**Work required**
Show all the lines in the data below that include the word "black".

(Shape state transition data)
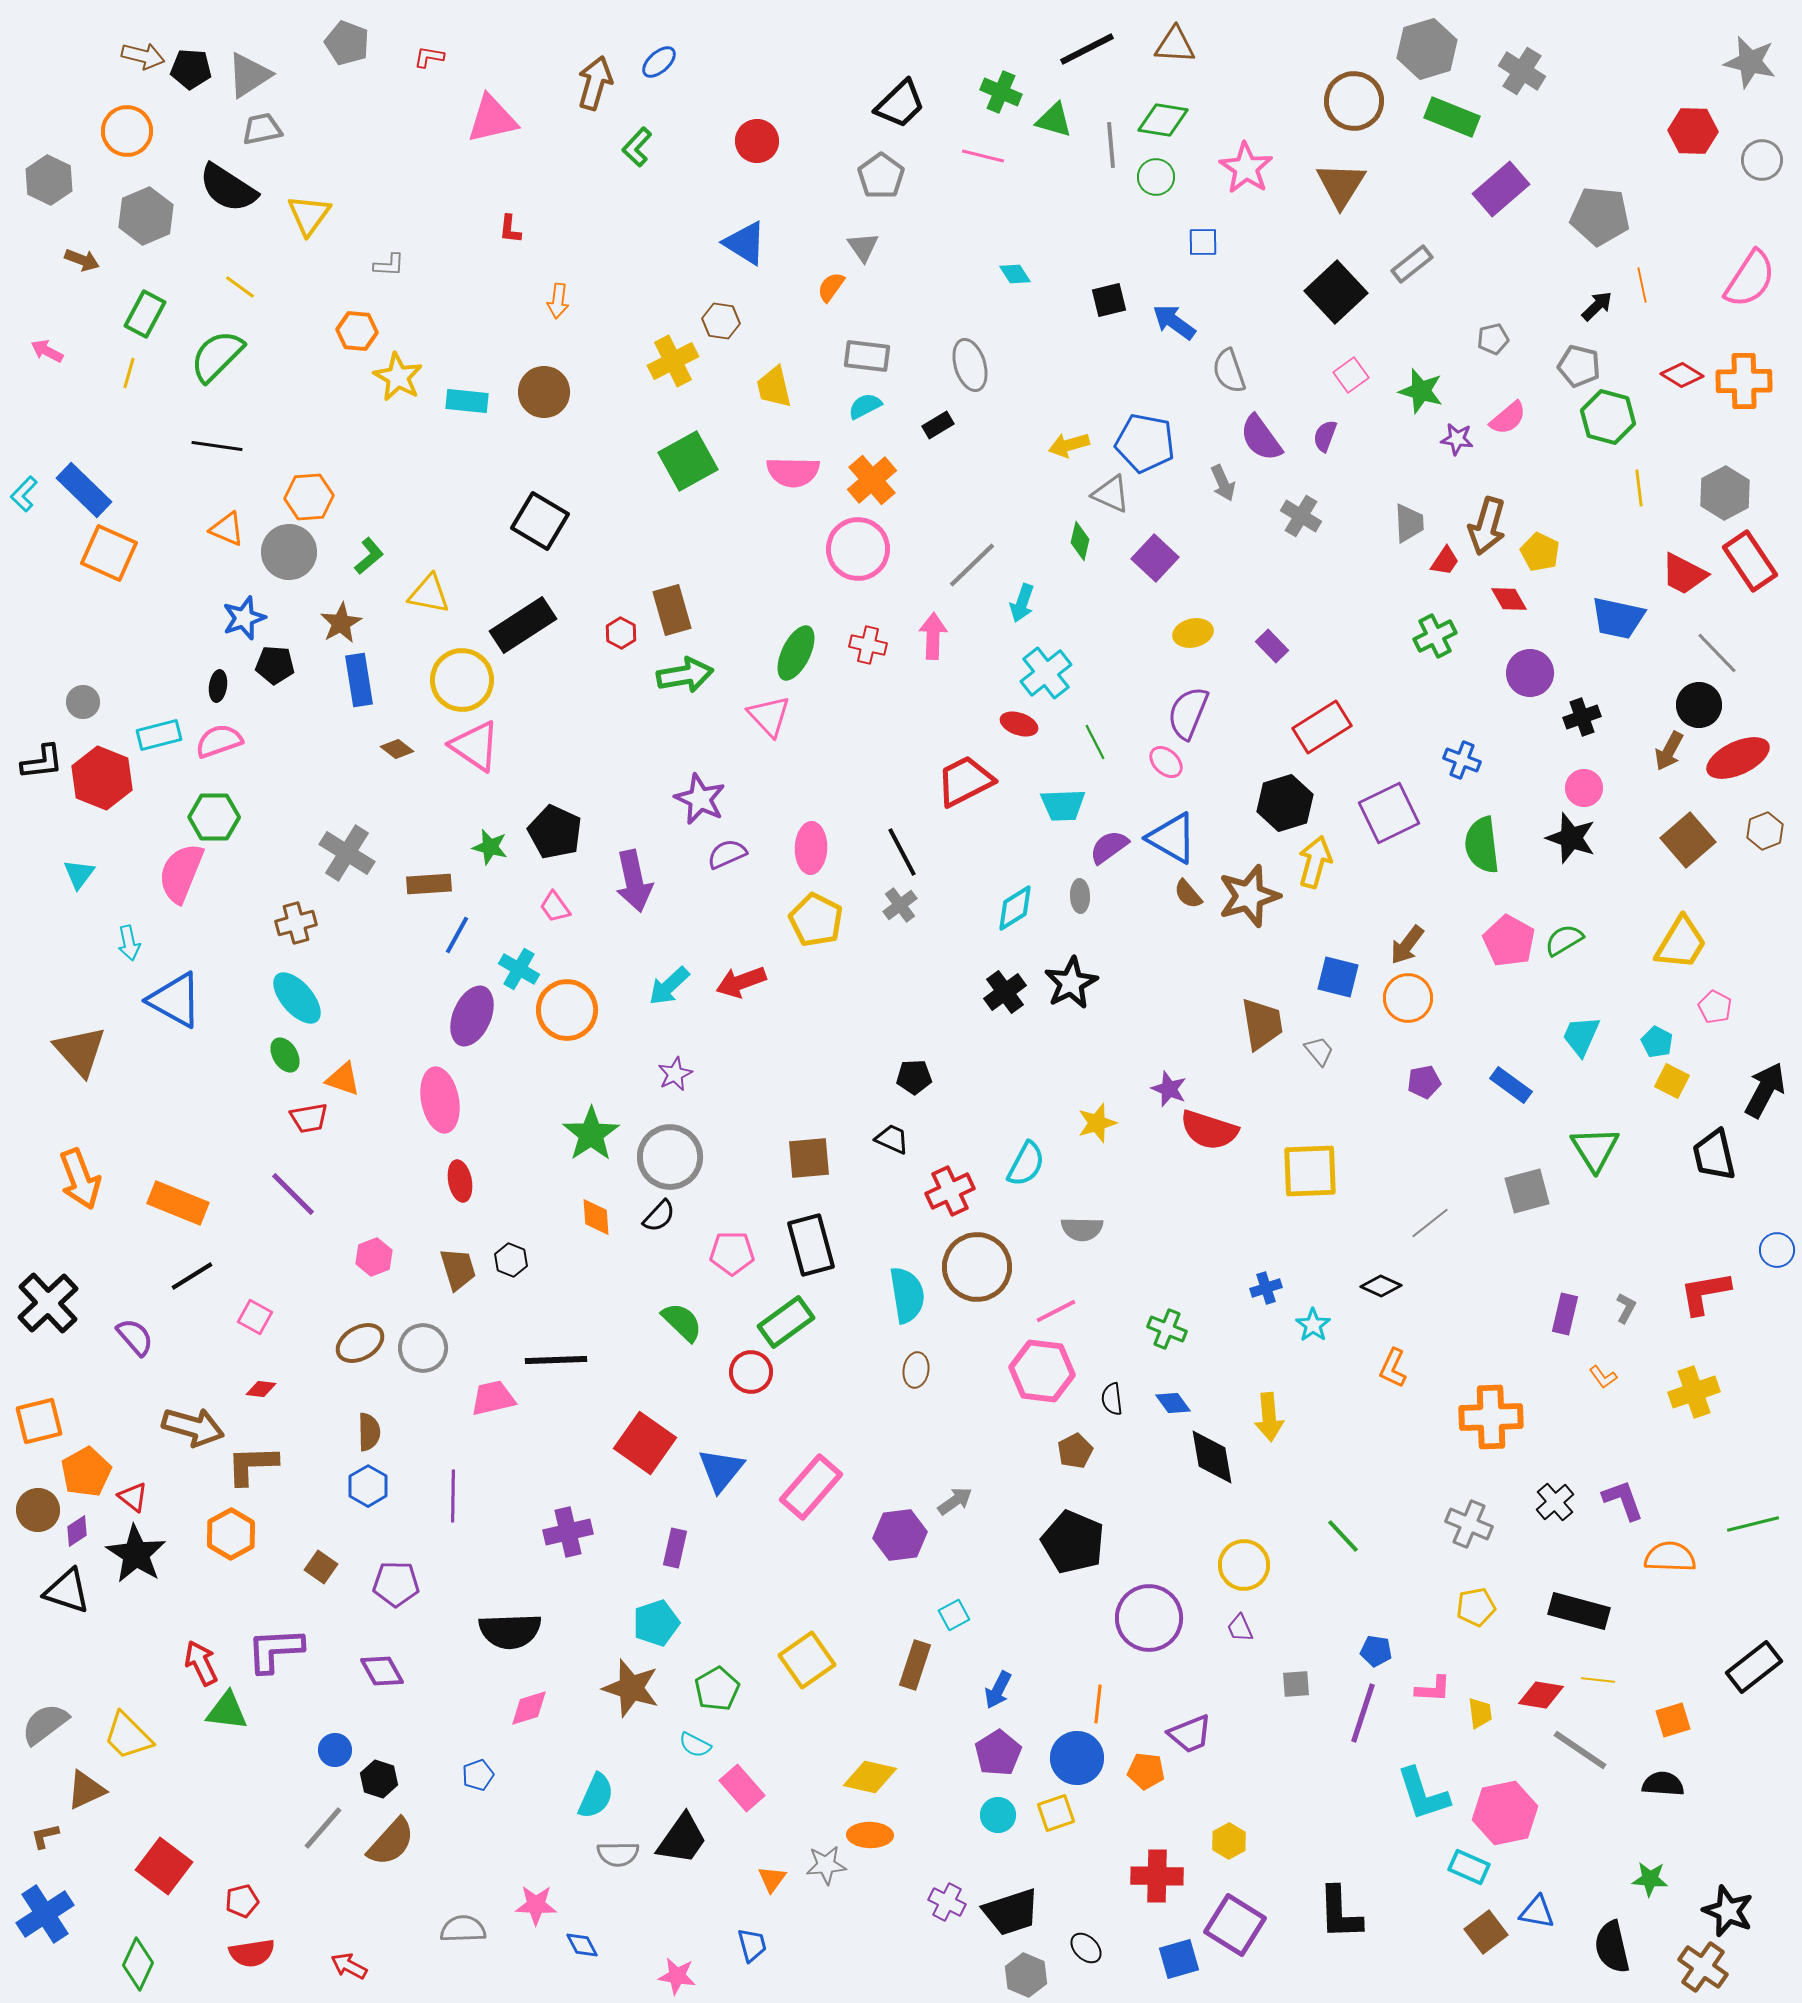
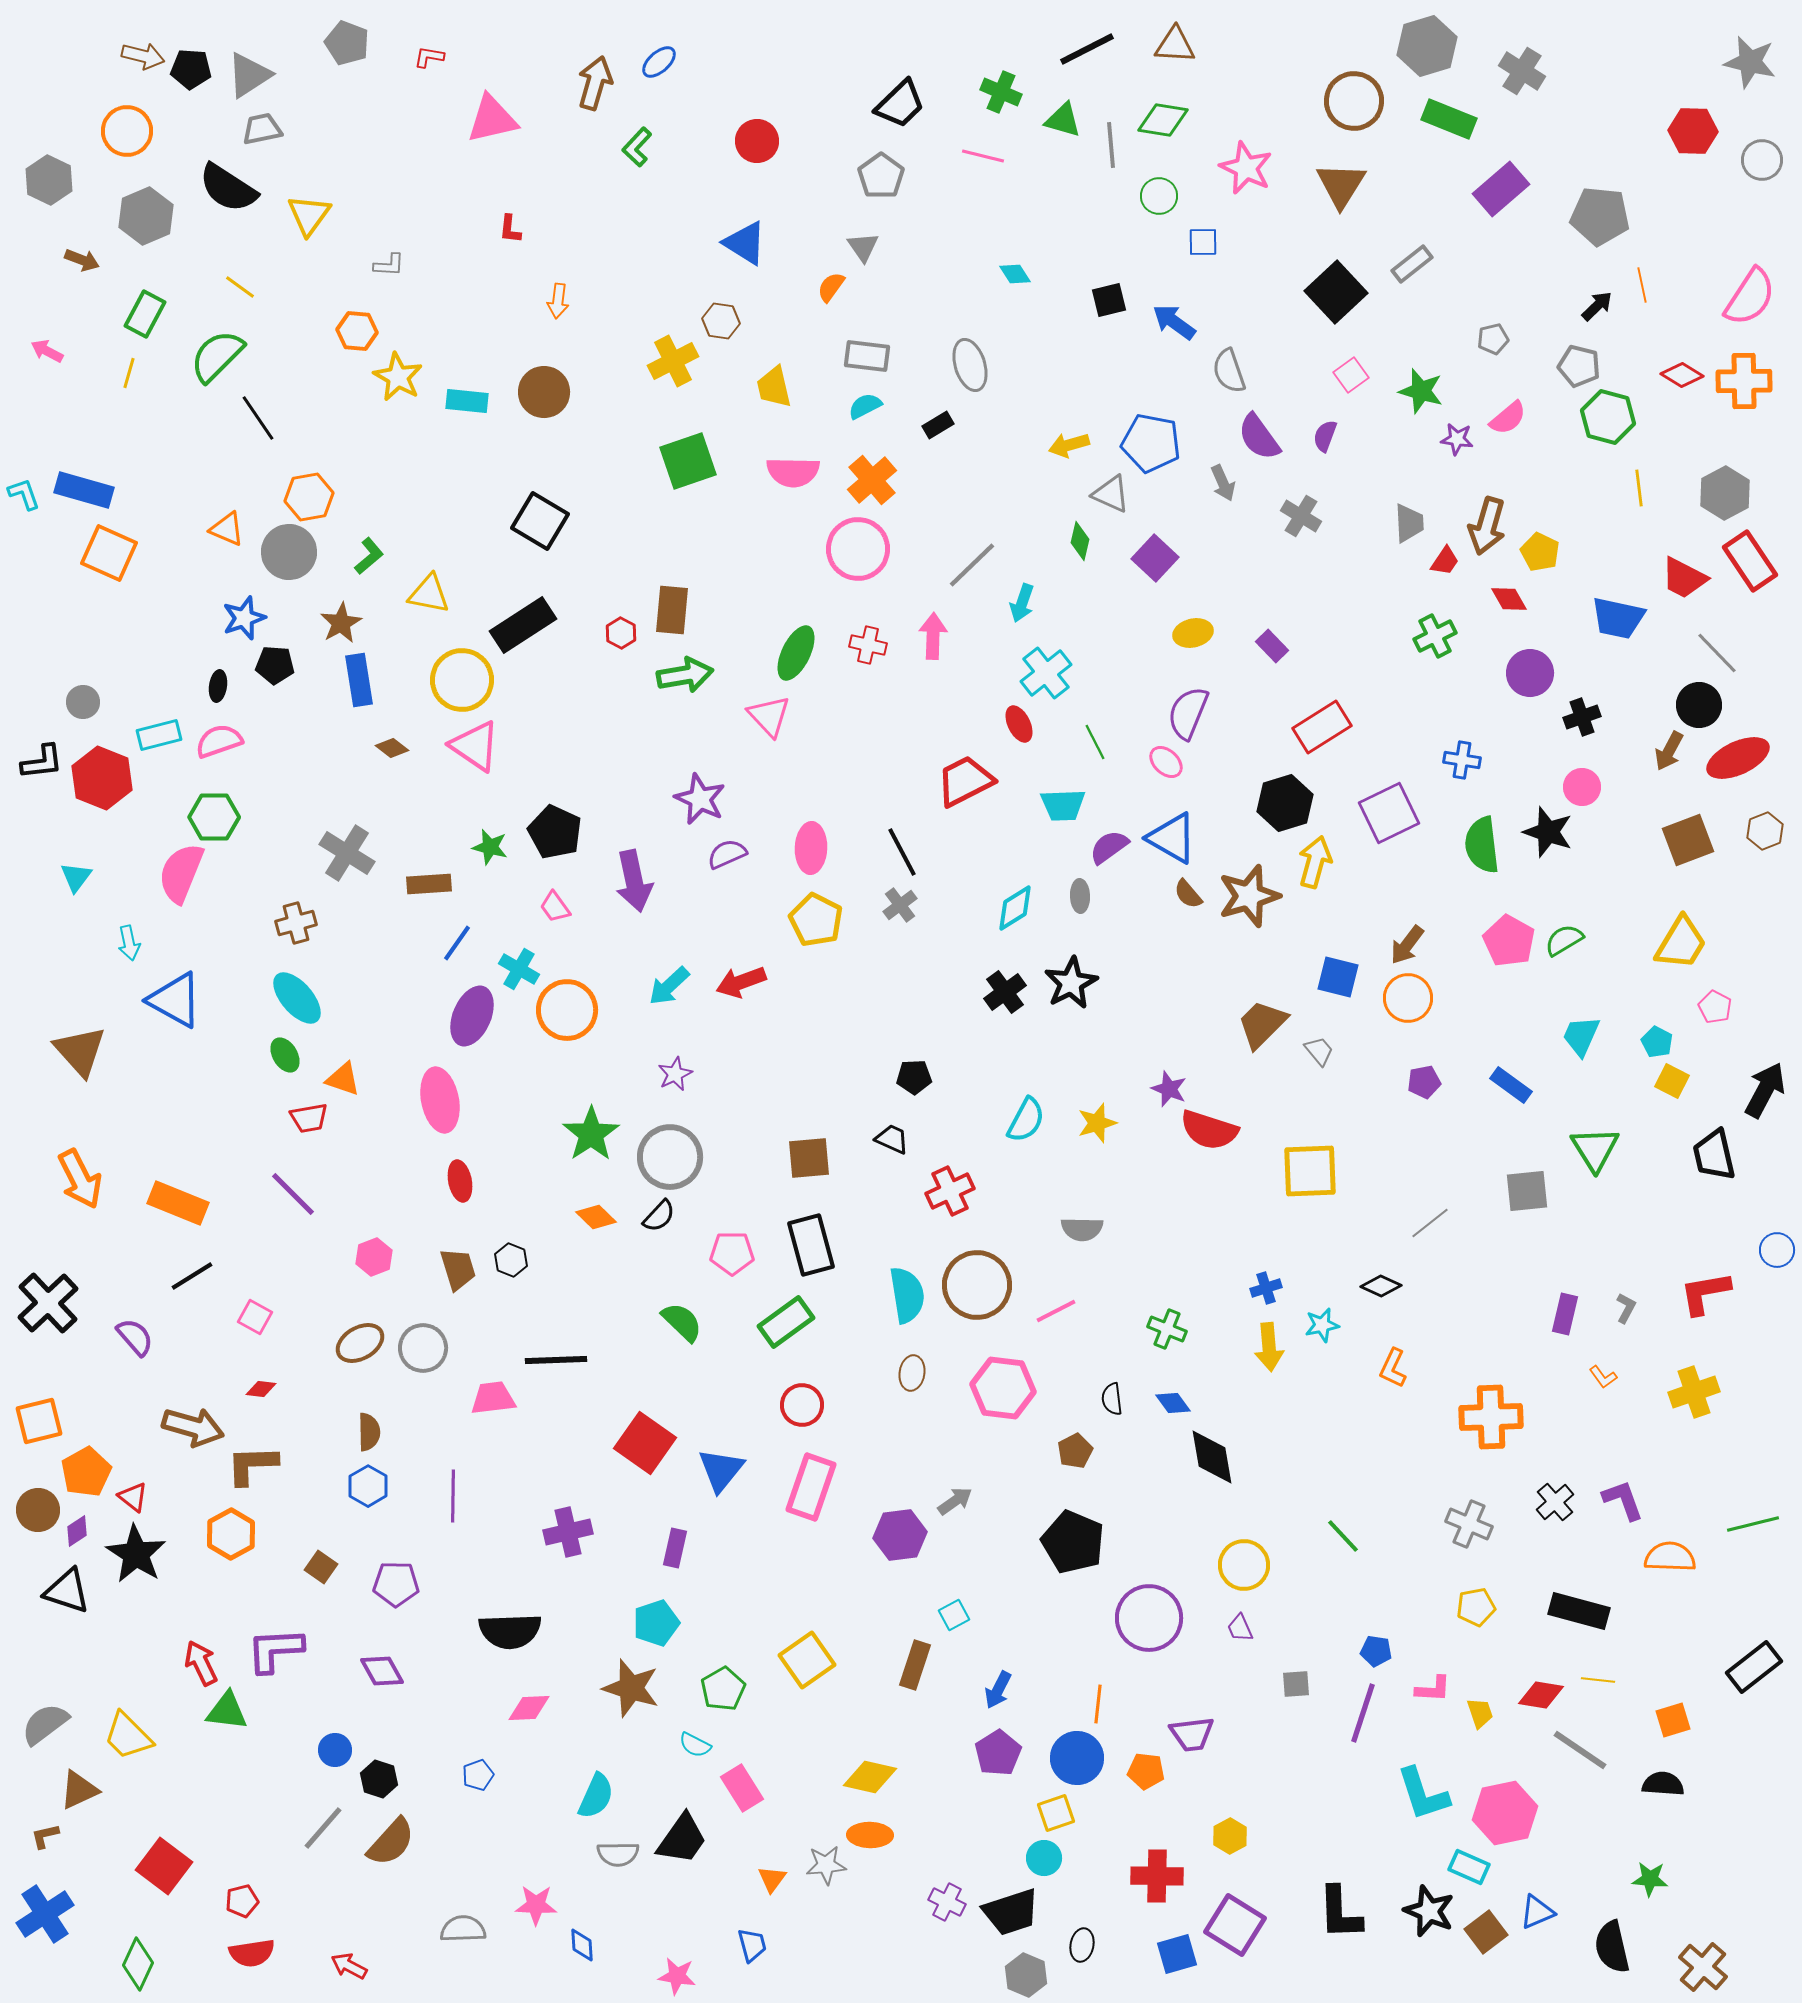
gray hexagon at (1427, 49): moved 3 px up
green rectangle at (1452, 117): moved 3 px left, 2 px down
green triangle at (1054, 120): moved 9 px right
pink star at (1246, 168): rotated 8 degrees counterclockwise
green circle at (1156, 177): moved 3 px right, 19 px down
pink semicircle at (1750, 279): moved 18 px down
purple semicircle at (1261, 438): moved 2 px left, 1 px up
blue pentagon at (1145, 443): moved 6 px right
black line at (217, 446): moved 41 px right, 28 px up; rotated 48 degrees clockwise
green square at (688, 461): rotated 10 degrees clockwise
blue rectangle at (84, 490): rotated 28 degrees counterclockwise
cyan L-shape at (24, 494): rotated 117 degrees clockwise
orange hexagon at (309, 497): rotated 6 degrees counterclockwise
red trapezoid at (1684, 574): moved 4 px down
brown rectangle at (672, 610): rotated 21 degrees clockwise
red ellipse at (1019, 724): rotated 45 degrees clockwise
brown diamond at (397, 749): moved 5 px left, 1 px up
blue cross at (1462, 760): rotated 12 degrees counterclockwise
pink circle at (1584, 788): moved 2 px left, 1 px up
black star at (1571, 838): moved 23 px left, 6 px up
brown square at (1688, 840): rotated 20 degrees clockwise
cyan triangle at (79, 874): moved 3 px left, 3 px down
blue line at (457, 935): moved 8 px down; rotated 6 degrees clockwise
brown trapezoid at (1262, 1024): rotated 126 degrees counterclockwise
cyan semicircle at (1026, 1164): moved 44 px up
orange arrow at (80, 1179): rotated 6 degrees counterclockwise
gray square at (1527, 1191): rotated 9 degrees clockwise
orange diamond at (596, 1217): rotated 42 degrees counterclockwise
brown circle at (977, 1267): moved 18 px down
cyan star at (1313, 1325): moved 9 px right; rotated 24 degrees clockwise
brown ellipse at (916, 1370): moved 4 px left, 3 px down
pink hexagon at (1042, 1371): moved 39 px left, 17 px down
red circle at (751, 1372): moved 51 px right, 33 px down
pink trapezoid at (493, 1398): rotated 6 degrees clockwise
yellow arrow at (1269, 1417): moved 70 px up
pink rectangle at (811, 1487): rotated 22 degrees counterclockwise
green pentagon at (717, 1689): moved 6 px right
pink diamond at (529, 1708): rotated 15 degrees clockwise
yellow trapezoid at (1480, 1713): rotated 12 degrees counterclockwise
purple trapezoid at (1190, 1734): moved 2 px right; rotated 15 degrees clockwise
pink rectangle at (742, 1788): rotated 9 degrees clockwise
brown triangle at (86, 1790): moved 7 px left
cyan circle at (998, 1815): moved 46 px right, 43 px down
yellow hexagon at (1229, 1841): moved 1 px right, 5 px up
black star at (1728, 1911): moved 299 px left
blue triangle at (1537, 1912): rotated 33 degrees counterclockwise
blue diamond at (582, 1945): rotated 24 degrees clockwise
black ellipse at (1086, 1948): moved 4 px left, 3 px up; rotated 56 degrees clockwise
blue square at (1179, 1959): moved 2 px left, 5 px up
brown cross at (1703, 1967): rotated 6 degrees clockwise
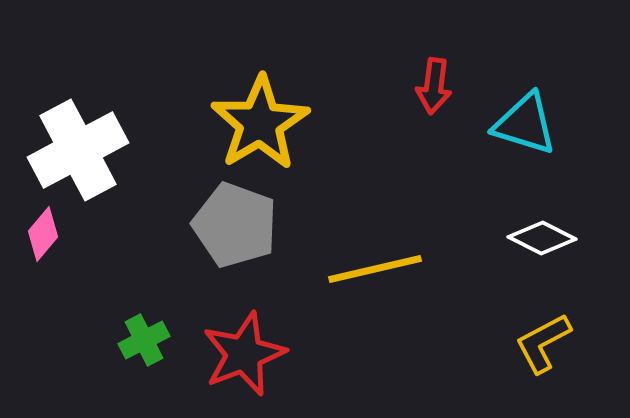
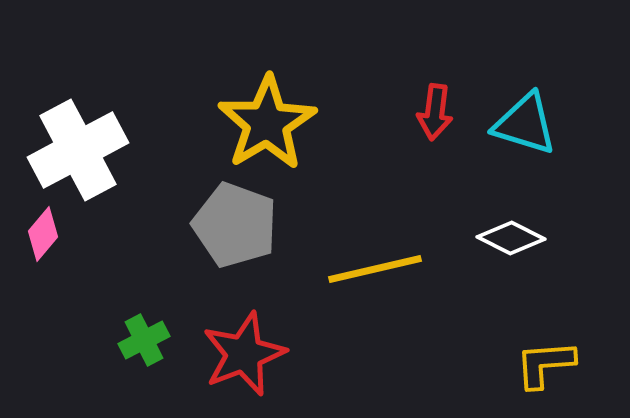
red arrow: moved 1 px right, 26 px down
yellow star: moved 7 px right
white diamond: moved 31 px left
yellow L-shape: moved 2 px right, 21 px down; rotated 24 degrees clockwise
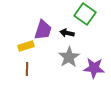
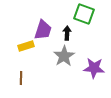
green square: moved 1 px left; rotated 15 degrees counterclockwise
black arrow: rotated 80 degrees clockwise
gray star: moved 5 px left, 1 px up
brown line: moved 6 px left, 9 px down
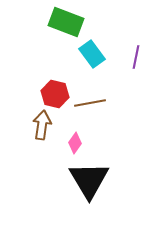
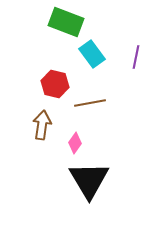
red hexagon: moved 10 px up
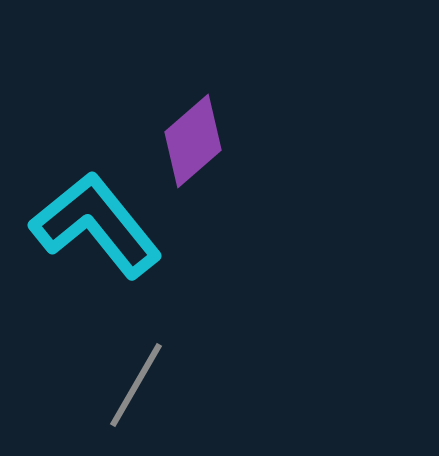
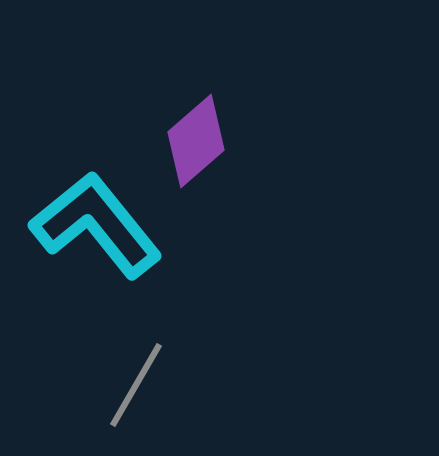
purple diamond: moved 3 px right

**Task output**
black line at (217, 446): moved 41 px right, 28 px up; rotated 48 degrees clockwise
black star at (1571, 838): moved 23 px left, 6 px up
black star at (1728, 1911): moved 299 px left
black ellipse at (1086, 1948): moved 4 px left, 3 px up; rotated 56 degrees clockwise
black arrow: rotated 80 degrees clockwise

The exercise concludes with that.